Source records Start Marker

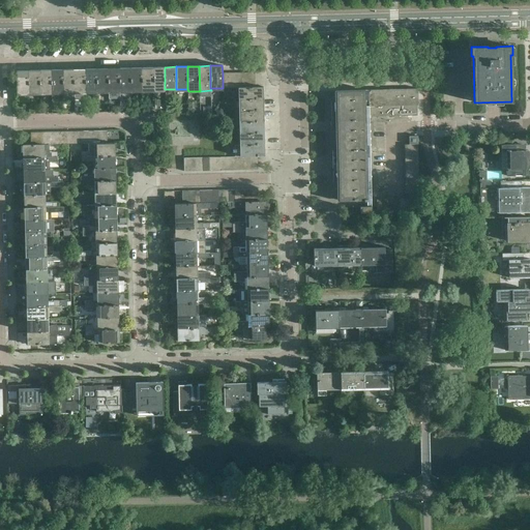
[(130,90),(130,67),(119,68),(119,90),(130,90)]
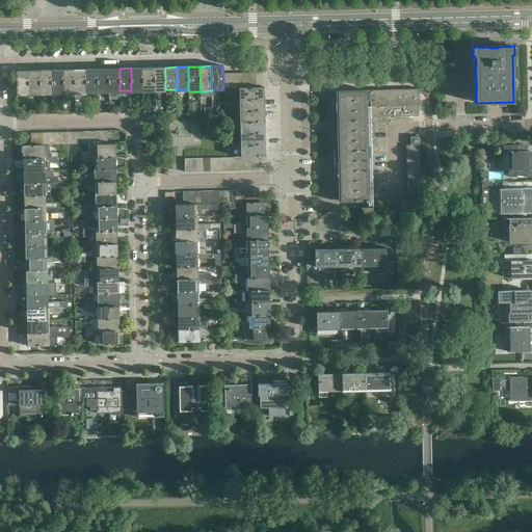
[(142,90),(142,68),(131,68),(131,90),(142,90)]
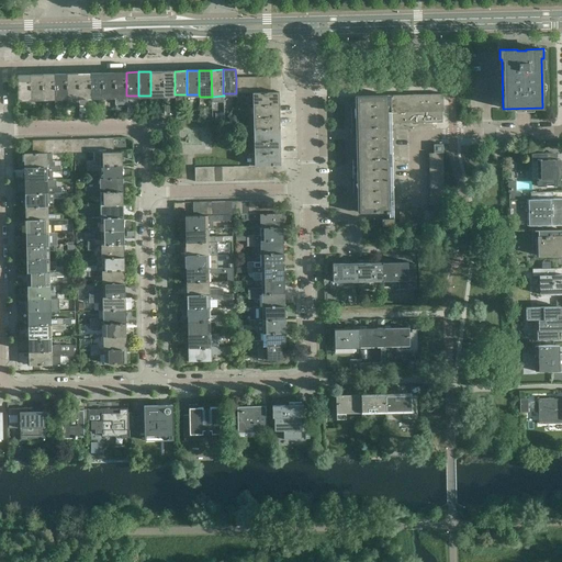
[(164,98),(163,71),(150,71),(150,96),(152,98),(164,98)]
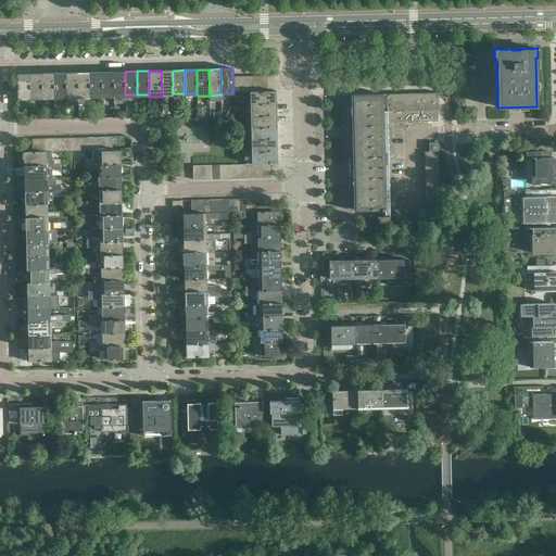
[(174,97),(173,93),(173,71),(161,71),(162,97),(174,97)]
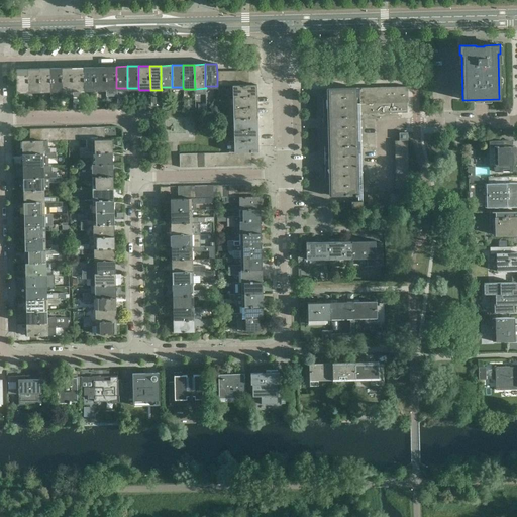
[(83,89),(83,67),(72,68),(72,89),(83,89)]
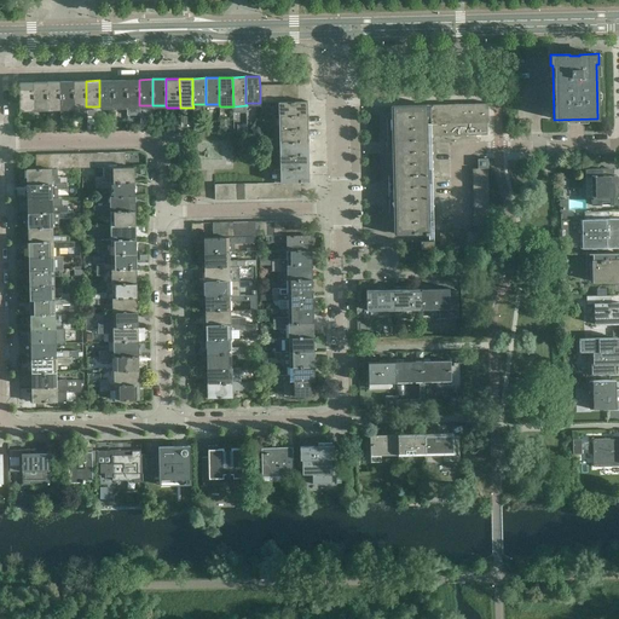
[(113,106),(113,80),(99,80),(99,106),(100,109),(114,109),(113,106)]
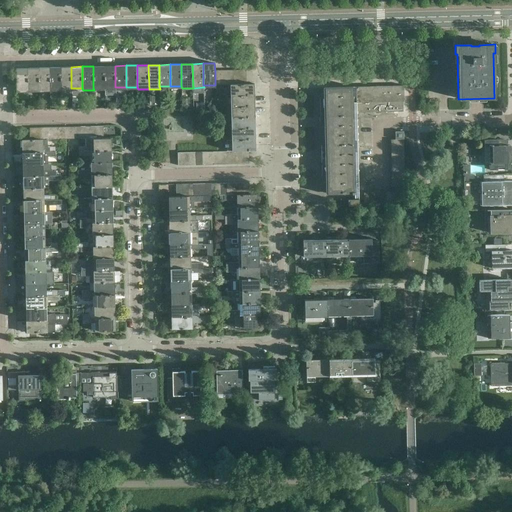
[(104,88),(104,66),(93,66),(93,88),(104,88)]
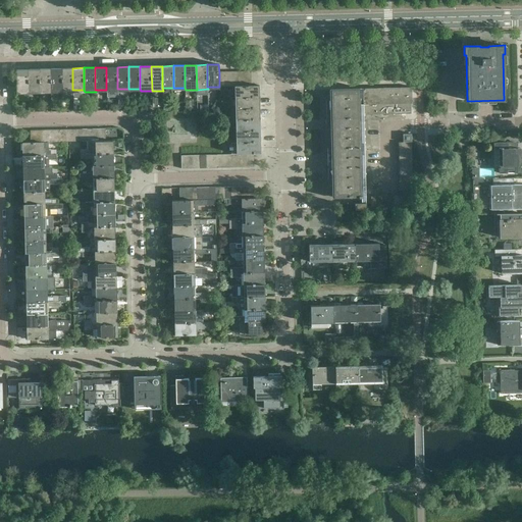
[(117,89),(117,67),(106,67),(106,90),(117,89)]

Source records End Marker

Produce an exact copy of the lines from the line containing "[(83,89),(83,67),(72,68),(72,89),(83,89)]" through the last line of the records, with no pictures and no other text.

== Response ==
[(83,89),(83,67),(72,68),(72,89),(83,89)]
[(113,106),(113,80),(99,80),(99,106),(100,109),(114,109),(113,106)]
[(104,88),(104,66),(93,66),(93,88),(104,88)]
[(117,89),(117,67),(106,67),(106,90),(117,89)]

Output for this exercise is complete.